## RECORDS FOR THE EXERCISE
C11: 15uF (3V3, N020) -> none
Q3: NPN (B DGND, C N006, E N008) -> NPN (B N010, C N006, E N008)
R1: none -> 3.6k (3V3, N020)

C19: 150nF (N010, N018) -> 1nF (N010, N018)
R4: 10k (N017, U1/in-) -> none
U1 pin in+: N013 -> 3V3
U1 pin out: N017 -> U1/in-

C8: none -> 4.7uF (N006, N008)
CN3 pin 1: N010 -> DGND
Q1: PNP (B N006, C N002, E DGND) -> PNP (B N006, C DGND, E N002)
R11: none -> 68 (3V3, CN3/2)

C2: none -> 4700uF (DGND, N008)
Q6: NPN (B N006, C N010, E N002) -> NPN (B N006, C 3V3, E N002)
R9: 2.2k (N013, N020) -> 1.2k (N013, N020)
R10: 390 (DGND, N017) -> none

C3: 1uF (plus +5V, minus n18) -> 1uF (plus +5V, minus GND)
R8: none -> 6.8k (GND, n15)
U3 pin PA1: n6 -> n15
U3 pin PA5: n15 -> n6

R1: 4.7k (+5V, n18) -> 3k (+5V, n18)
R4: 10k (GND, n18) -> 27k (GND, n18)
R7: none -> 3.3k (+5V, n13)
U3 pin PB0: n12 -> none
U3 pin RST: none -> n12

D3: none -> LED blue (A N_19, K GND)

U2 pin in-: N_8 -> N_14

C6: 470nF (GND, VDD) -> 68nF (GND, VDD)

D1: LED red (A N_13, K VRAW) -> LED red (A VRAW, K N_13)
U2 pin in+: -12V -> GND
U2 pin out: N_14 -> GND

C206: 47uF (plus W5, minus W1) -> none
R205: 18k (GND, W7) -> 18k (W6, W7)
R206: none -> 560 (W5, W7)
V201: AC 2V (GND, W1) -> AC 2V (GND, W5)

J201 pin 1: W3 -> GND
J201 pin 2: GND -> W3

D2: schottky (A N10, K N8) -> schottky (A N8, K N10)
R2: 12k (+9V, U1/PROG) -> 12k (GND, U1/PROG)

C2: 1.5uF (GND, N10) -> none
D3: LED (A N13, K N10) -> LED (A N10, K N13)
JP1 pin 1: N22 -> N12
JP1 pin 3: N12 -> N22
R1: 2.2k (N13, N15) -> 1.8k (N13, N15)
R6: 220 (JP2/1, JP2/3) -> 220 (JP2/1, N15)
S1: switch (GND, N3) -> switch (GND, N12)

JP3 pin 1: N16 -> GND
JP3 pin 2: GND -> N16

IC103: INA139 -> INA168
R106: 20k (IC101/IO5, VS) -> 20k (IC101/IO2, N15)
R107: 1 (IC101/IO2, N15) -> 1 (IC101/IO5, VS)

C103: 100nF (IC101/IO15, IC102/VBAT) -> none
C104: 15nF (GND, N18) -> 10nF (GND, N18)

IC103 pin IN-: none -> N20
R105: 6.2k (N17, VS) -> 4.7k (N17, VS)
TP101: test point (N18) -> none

## ABOUT THIS EXERCISE
Nothing in the material may change; reproduce it all.

## REPLY
C11: 15uF (3V3, N020) -> none
Q3: NPN (B DGND, C N006, E N008) -> NPN (B N010, C N006, E N008)
R1: none -> 3.6k (3V3, N020)

C19: 150nF (N010, N018) -> 1nF (N010, N018)
R4: 10k (N017, U1/in-) -> none
U1 pin in+: N013 -> 3V3
U1 pin out: N017 -> U1/in-

C8: none -> 4.7uF (N006, N008)
CN3 pin 1: N010 -> DGND
Q1: PNP (B N006, C N002, E DGND) -> PNP (B N006, C DGND, E N002)
R11: none -> 68 (3V3, CN3/2)

C2: none -> 4700uF (DGND, N008)
Q6: NPN (B N006, C N010, E N002) -> NPN (B N006, C 3V3, E N002)
R9: 2.2k (N013, N020) -> 1.2k (N013, N020)
R10: 390 (DGND, N017) -> none

C3: 1uF (plus +5V, minus n18) -> 1uF (plus +5V, minus GND)
R8: none -> 6.8k (GND, n15)
U3 pin PA1: n6 -> n15
U3 pin PA5: n15 -> n6

R1: 4.7k (+5V, n18) -> 3k (+5V, n18)
R4: 10k (GND, n18) -> 27k (GND, n18)
R7: none -> 3.3k (+5V, n13)
U3 pin PB0: n12 -> none
U3 pin RST: none -> n12

D3: none -> LED blue (A N_19, K GND)

U2 pin in-: N_8 -> N_14

C6: 470nF (GND, VDD) -> 68nF (GND, VDD)

D1: LED red (A N_13, K VRAW) -> LED red (A VRAW, K N_13)
U2 pin in+: -12V -> GND
U2 pin out: N_14 -> GND

C206: 47uF (plus W5, minus W1) -> none
R205: 18k (GND, W7) -> 18k (W6, W7)
R206: none -> 560 (W5, W7)
V201: AC 2V (GND, W1) -> AC 2V (GND, W5)

J201 pin 1: W3 -> GND
J201 pin 2: GND -> W3

D2: schottky (A N10, K N8) -> schottky (A N8, K N10)
R2: 12k (+9V, U1/PROG) -> 12k (GND, U1/PROG)

C2: 1.5uF (GND, N10) -> none
D3: LED (A N13, K N10) -> LED (A N10, K N13)
JP1 pin 1: N22 -> N12
JP1 pin 3: N12 -> N22
R1: 2.2k (N13, N15) -> 1.8k (N13, N15)
R6: 220 (JP2/1, JP2/3) -> 220 (JP2/1, N15)
S1: switch (GND, N3) -> switch (GND, N12)

JP3 pin 1: N16 -> GND
JP3 pin 2: GND -> N16

IC103: INA139 -> INA168
R106: 20k (IC101/IO5, VS) -> 20k (IC101/IO2, N15)
R107: 1 (IC101/IO2, N15) -> 1 (IC101/IO5, VS)

C103: 100nF (IC101/IO15, IC102/VBAT) -> none
C104: 15nF (GND, N18) -> 10nF (GND, N18)

IC103 pin IN-: none -> N20
R105: 6.2k (N17, VS) -> 4.7k (N17, VS)
TP101: test point (N18) -> none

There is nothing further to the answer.